**ABOUT THIS EXERCISE**
Only lines that contain the word "schottky" are to be returned from the data below.

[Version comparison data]

===============

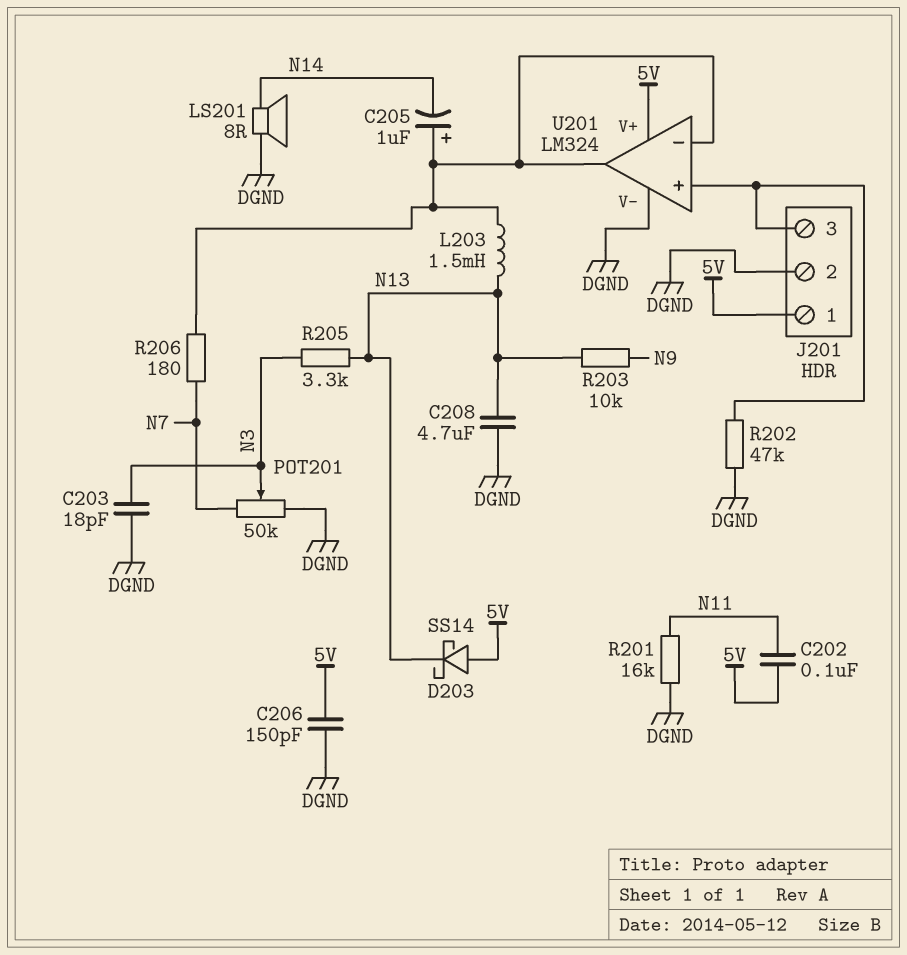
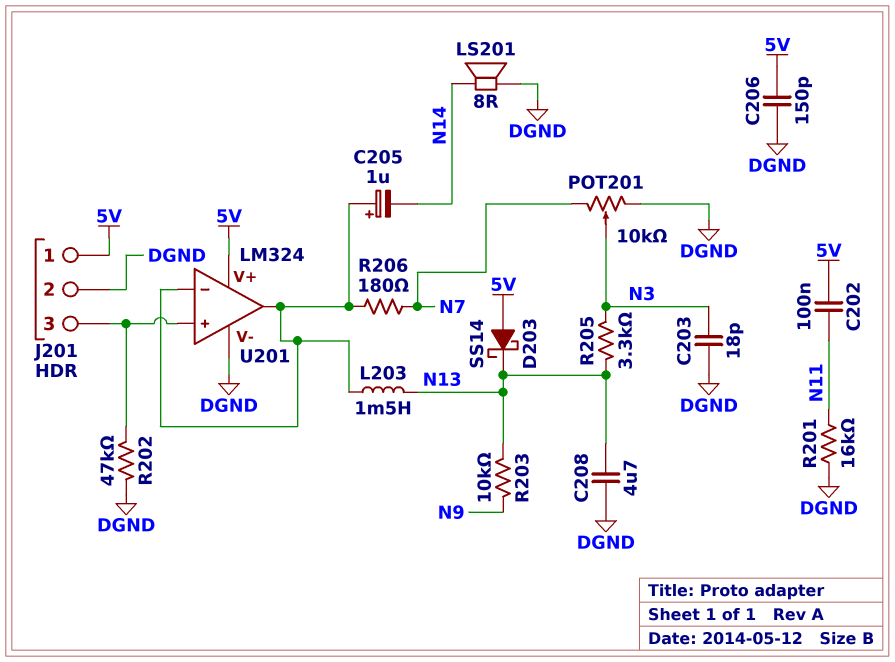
POT201: 50k (DGND, N7, wiper N3) -> 10k (DGND, N7, wiper N3)

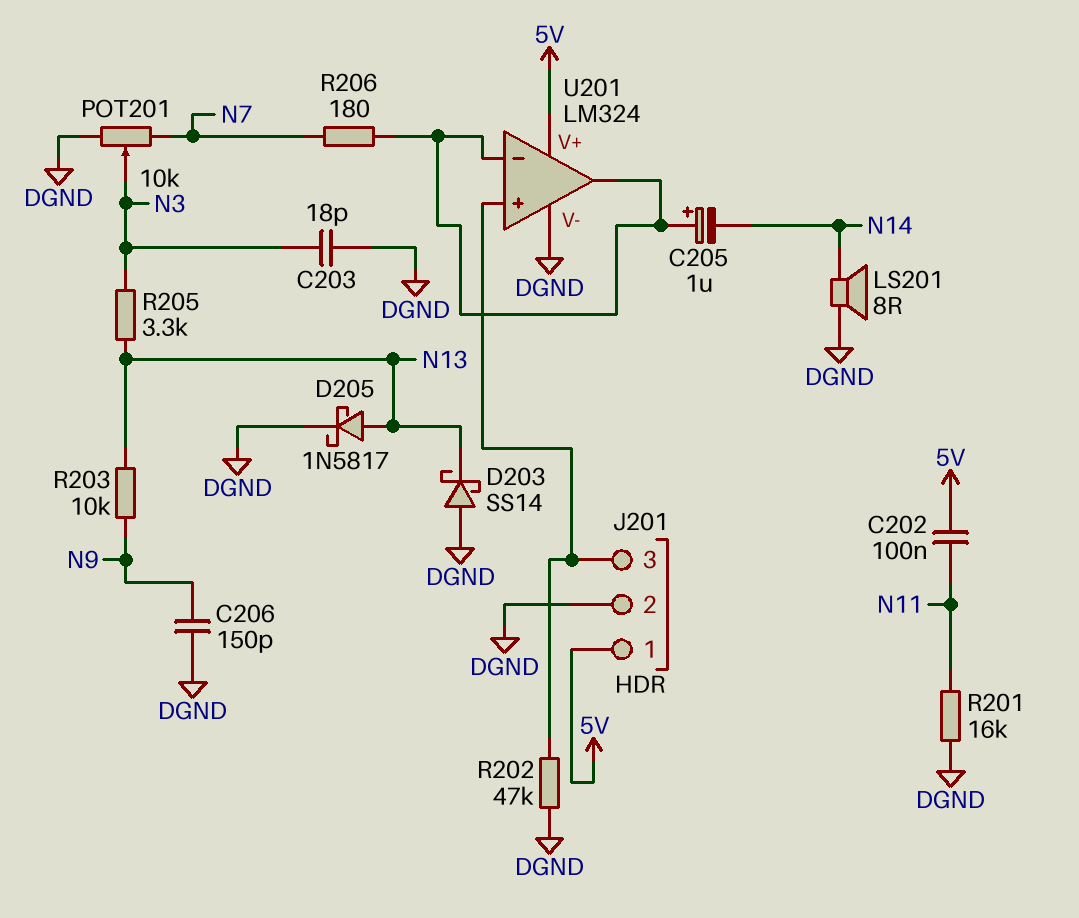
C206: 150pF (5V, DGND) -> 150pF (DGND, N9)
C208: 4.7uF (DGND, N13) -> none
D203: schottky SS14 (A 5V, K N13) -> schottky SS14 (A DGND, K N13)
D205: none -> schottky 1N5817 (A N13, K DGND)
L203: 1.5mH (N13, U201/in-) -> none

===============

**RESULT FOR THIS TASK**
D203: schottky SS14 (A 5V, K N13) -> schottky SS14 (A DGND, K N13)
D205: none -> schottky 1N5817 (A N13, K DGND)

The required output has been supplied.